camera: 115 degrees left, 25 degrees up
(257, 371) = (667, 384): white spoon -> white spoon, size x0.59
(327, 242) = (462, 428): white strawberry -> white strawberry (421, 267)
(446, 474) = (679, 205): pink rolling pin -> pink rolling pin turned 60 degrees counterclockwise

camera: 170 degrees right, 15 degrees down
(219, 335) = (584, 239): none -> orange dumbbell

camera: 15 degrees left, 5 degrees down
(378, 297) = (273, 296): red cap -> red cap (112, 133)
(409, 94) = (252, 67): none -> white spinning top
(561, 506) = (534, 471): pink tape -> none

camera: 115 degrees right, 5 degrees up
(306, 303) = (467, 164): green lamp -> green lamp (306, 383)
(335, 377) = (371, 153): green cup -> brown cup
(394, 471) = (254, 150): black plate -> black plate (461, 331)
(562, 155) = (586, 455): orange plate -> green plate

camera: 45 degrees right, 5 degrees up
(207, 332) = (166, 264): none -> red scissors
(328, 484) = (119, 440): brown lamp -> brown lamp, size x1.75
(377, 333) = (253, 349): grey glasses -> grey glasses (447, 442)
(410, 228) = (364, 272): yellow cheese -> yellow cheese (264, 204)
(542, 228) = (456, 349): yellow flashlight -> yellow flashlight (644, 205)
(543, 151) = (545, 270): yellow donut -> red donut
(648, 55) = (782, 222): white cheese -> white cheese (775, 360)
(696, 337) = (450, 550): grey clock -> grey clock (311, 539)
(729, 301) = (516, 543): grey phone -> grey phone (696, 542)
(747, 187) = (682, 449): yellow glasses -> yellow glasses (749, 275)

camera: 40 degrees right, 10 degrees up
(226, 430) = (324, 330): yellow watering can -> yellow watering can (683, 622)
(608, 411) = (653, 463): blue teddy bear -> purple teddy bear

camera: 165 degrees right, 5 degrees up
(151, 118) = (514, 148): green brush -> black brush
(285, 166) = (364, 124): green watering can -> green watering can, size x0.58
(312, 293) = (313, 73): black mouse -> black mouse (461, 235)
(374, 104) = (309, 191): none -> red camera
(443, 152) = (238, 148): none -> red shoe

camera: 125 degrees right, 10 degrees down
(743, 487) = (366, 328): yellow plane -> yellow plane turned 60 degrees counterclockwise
+ + +
- _ASSIGNED TASK_:
The answer is all of the material, repeated exactly.

- _ANSWER BELOW_:
camera: 115 degrees left, 25 degrees up
(257, 371) = (667, 384): white spoon -> white spoon, size x0.59
(327, 242) = (462, 428): white strawberry -> white strawberry (421, 267)
(446, 474) = (679, 205): pink rolling pin -> pink rolling pin turned 60 degrees counterclockwise

camera: 170 degrees right, 15 degrees down
(219, 335) = (584, 239): none -> orange dumbbell

camera: 15 degrees left, 5 degrees down
(378, 297) = (273, 296): red cap -> red cap (112, 133)
(409, 94) = (252, 67): none -> white spinning top
(561, 506) = (534, 471): pink tape -> none

camera: 115 degrees right, 5 degrees up
(306, 303) = (467, 164): green lamp -> green lamp (306, 383)
(335, 377) = (371, 153): green cup -> brown cup
(394, 471) = (254, 150): black plate -> black plate (461, 331)
(562, 155) = (586, 455): orange plate -> green plate

camera: 45 degrees right, 5 degrees up
(207, 332) = (166, 264): none -> red scissors
(328, 484) = (119, 440): brown lamp -> brown lamp, size x1.75
(377, 333) = (253, 349): grey glasses -> grey glasses (447, 442)
(410, 228) = (364, 272): yellow cheese -> yellow cheese (264, 204)
(542, 228) = (456, 349): yellow flashlight -> yellow flashlight (644, 205)
(543, 151) = (545, 270): yellow donut -> red donut
(648, 55) = (782, 222): white cheese -> white cheese (775, 360)
(696, 337) = (450, 550): grey clock -> grey clock (311, 539)
(729, 301) = (516, 543): grey phone -> grey phone (696, 542)
(747, 187) = (682, 449): yellow glasses -> yellow glasses (749, 275)

camera: 40 degrees right, 10 degrees up
(226, 430) = (324, 330): yellow watering can -> yellow watering can (683, 622)
(608, 411) = (653, 463): blue teddy bear -> purple teddy bear

camera: 165 degrees right, 5 degrees up
(151, 118) = (514, 148): green brush -> black brush
(285, 166) = (364, 124): green watering can -> green watering can, size x0.58
(312, 293) = (313, 73): black mouse -> black mouse (461, 235)
(374, 104) = (309, 191): none -> red camera
(443, 152) = (238, 148): none -> red shoe

camera: 125 degrees right, 10 degrees down
(743, 487) = (366, 328): yellow plane -> yellow plane turned 60 degrees counterclockwise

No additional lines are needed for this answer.